> _TASK ITEM_
The reply is a verbatim copy of the listing below with its images dropped.

━━━ DATASET EXTRACT ━━━

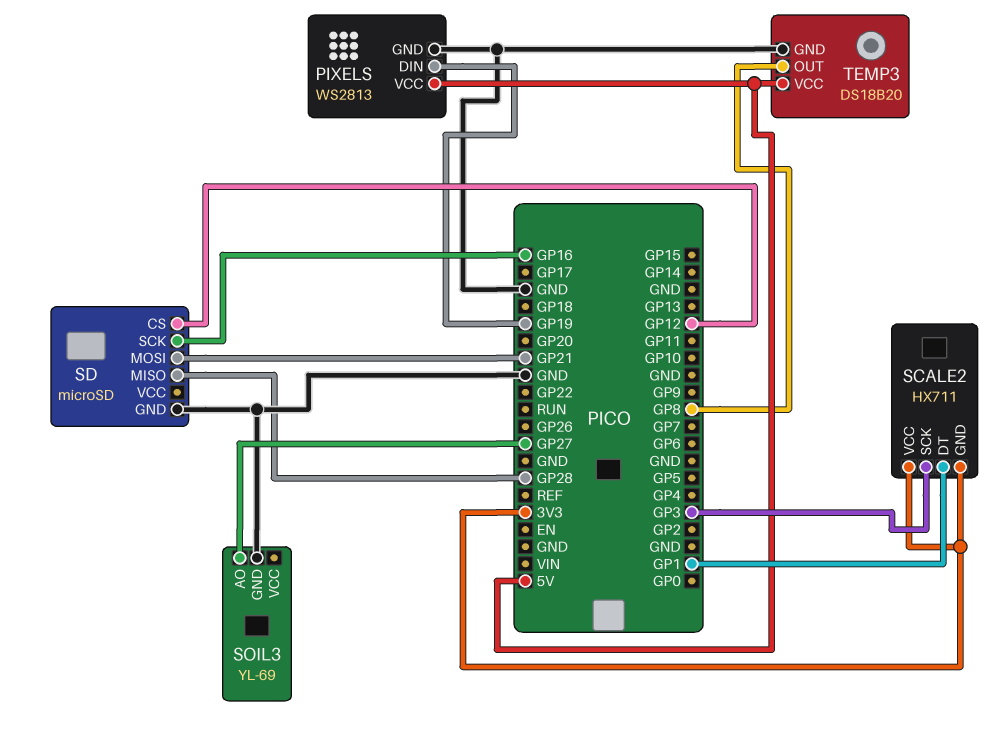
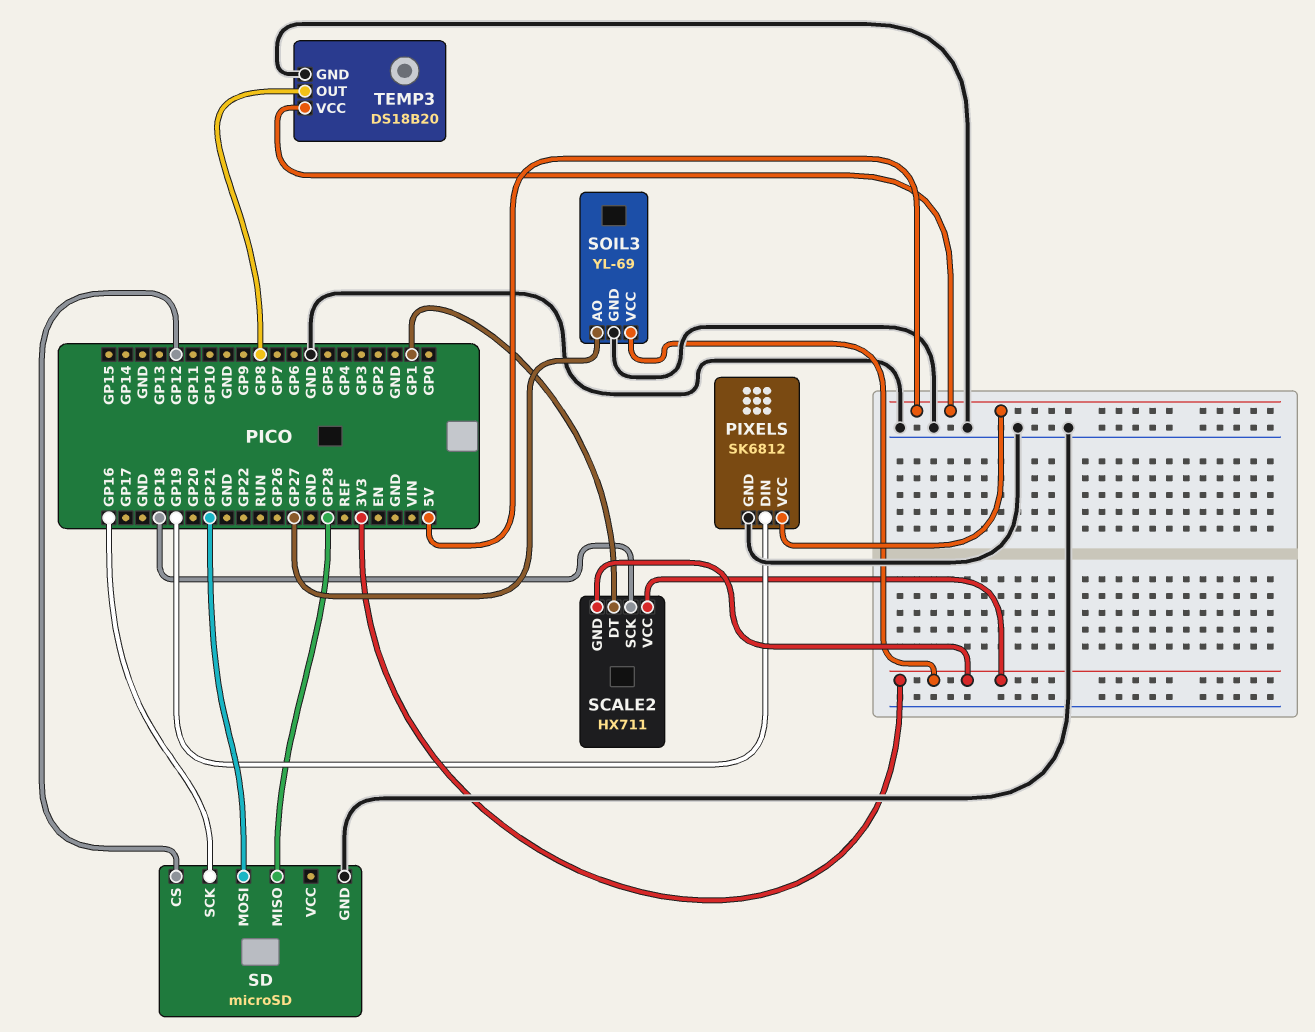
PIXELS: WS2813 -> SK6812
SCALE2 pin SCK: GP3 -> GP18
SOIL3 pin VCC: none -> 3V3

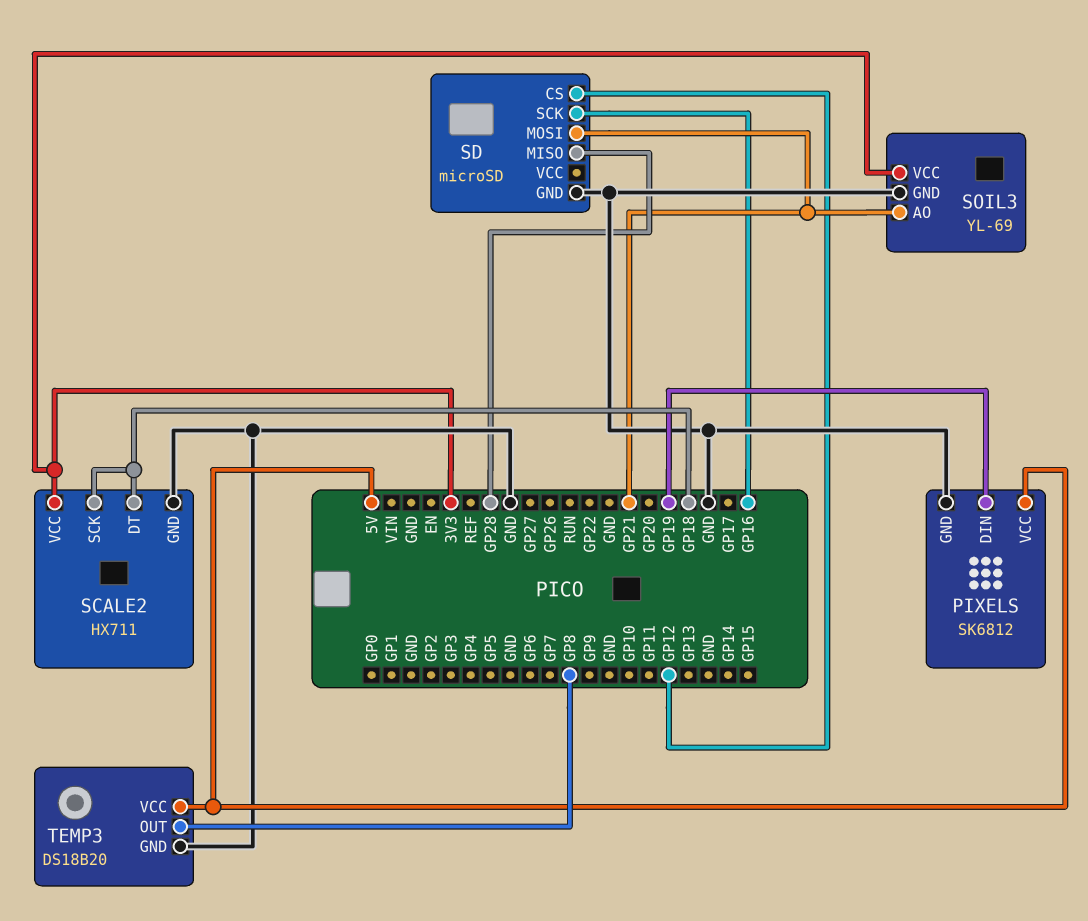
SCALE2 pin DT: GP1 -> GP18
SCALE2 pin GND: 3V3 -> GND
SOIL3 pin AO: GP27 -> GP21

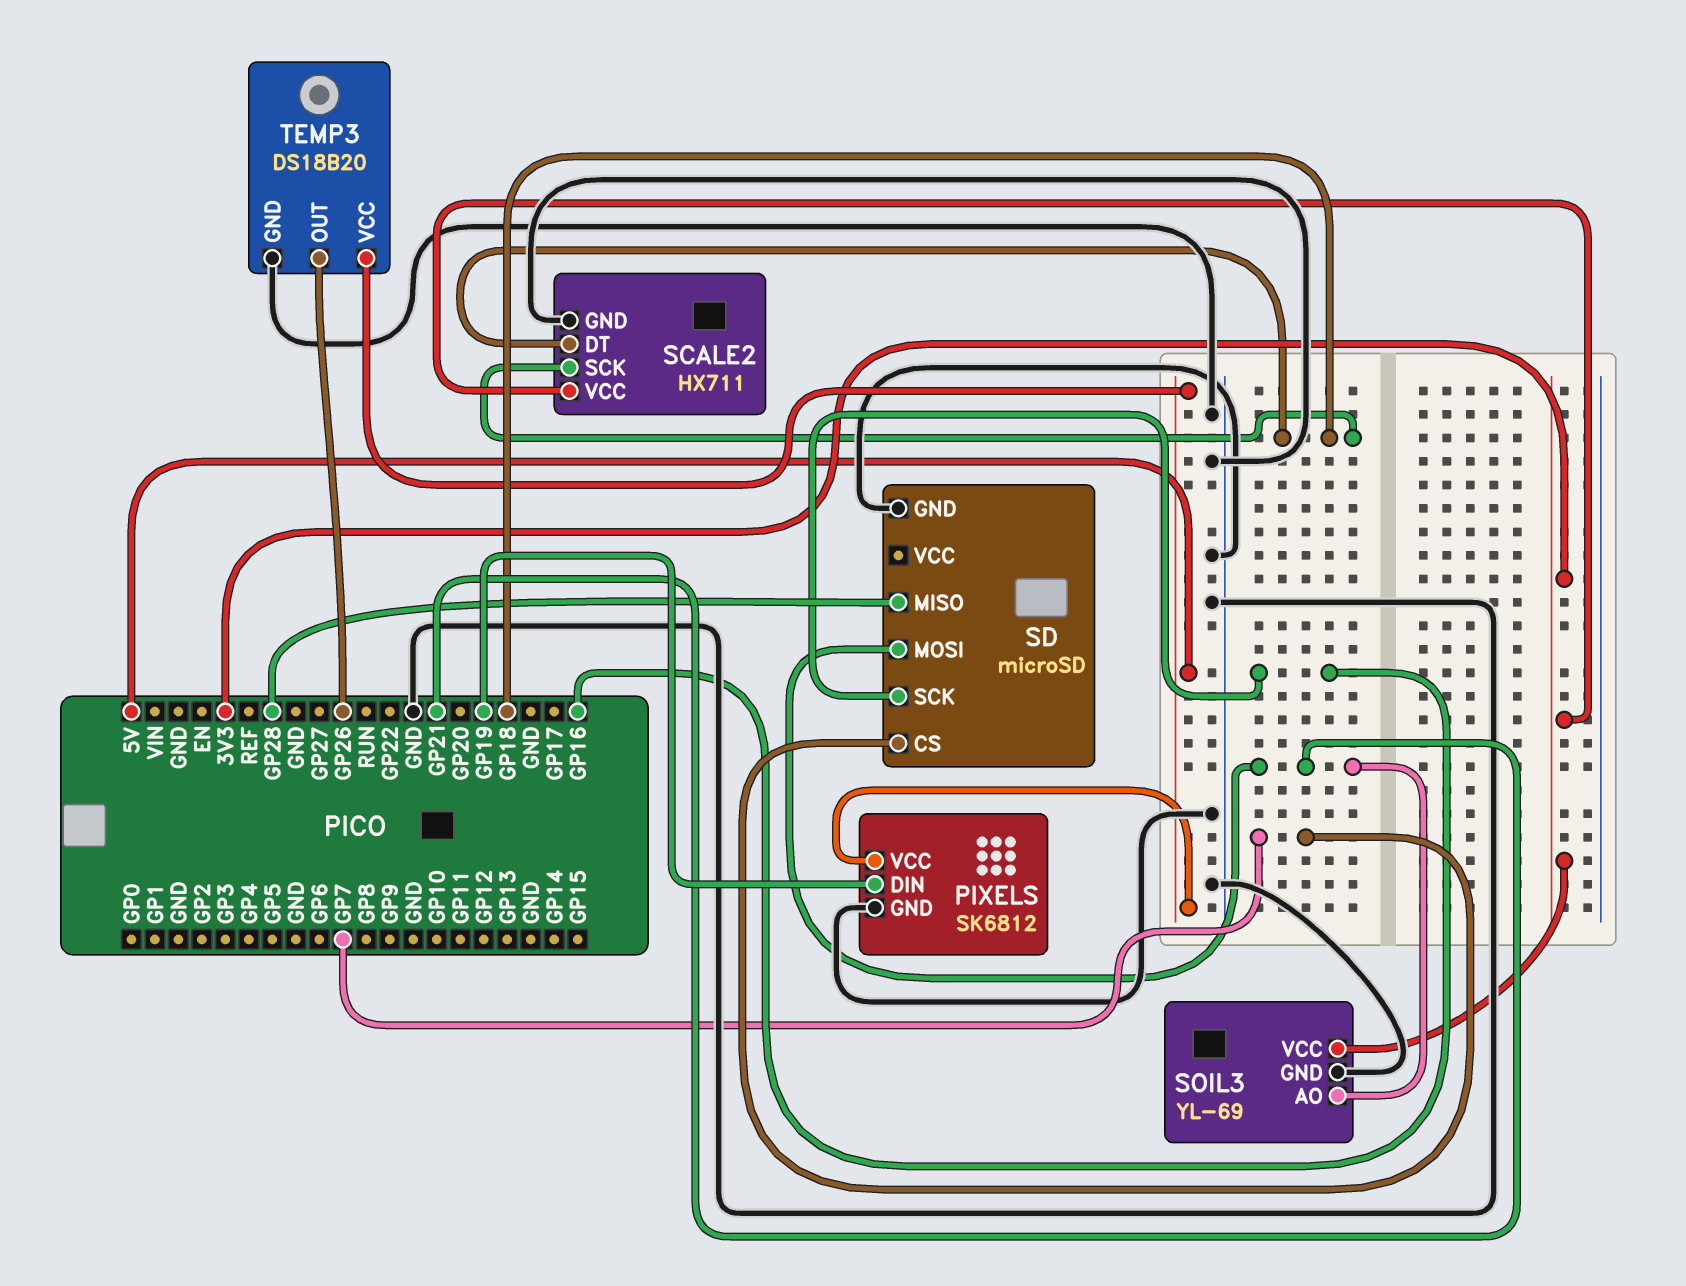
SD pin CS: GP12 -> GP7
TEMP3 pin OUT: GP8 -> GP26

━━━

> _WRITTEN ANSWER_
PIXELS: WS2813 -> SK6812
SCALE2 pin SCK: GP3 -> GP18
SOIL3 pin VCC: none -> 3V3

SCALE2 pin DT: GP1 -> GP18
SCALE2 pin GND: 3V3 -> GND
SOIL3 pin AO: GP27 -> GP21

SD pin CS: GP12 -> GP7
TEMP3 pin OUT: GP8 -> GP26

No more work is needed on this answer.